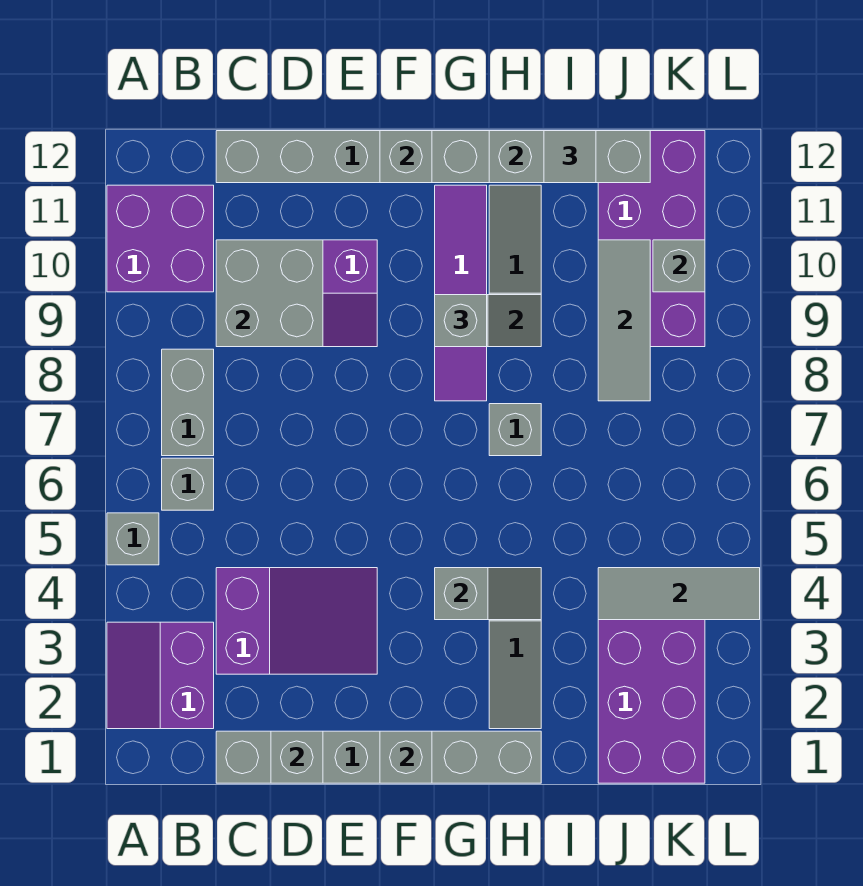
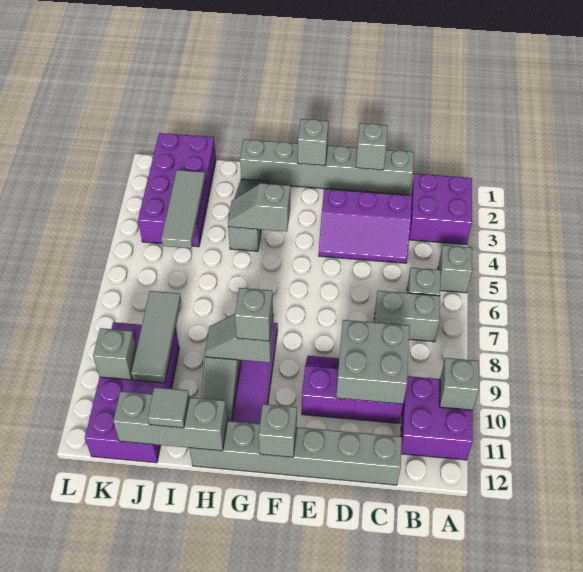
purple slope A2:B3 level 1 top B -> purple brick A2:B3 level 1
grey brick B7:B8 level 1 -> grey brick B7:C7 level 1
purple slope C3:E4 level 1 top C -> purple slope C3:E4 level 1 top 3
grey brick H7 level 1 -> grey brick A10 level 2
grey tile J4:L4 level 2 -> grey tile J3:J5 level 2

....

» **AIM OF THE TASK**: Word for word, restate the lines running from the one containing "purple slope C3:E4 level 1 top C" through the final line of the records above, and nothing besides.

» **SOLUTION FOR THIS TASK**:
purple slope C3:E4 level 1 top C -> purple slope C3:E4 level 1 top 3
grey brick H7 level 1 -> grey brick A10 level 2
grey tile J4:L4 level 2 -> grey tile J3:J5 level 2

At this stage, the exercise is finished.